Copy out each line from the material where the word "none" is found.
◆ ◆ ◆ ◆
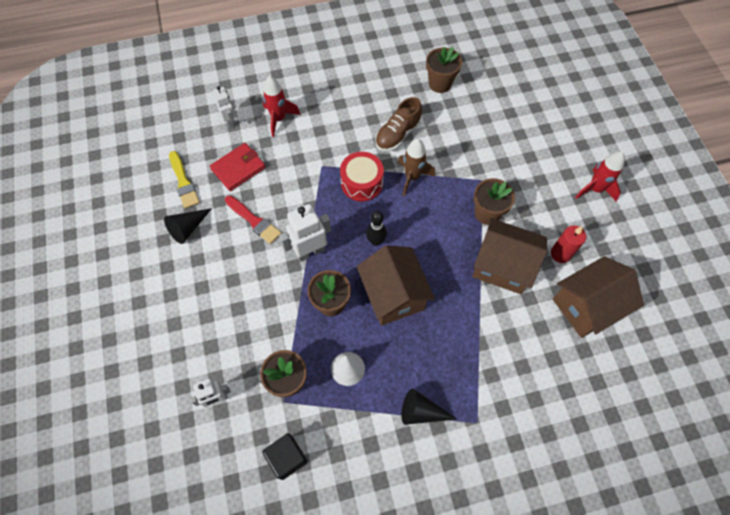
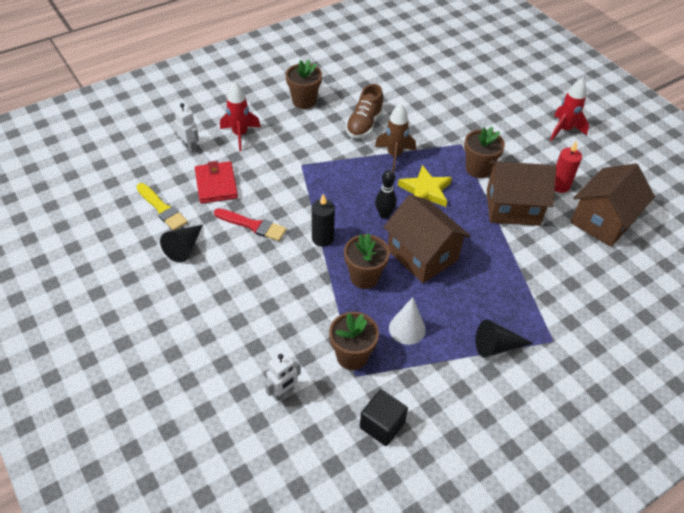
camera: 20 degrees left, 15 degrees down
red wallet [210,143,266,191] -> red wallet turned 45 degrees counterclockwise [195,161,238,204]
white robot [279,204,331,262] -> black candle [312,194,335,247]
red drum [340,152,384,202] -> none
brown flower pot [426,47,462,93] -> brown flower pot moved to [285,59,322,109]
none -> yellow star [398,165,452,207]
◆ ◆ ◆ ◆
• The answer
red drum [340,152,384,202] -> none
none -> yellow star [398,165,452,207]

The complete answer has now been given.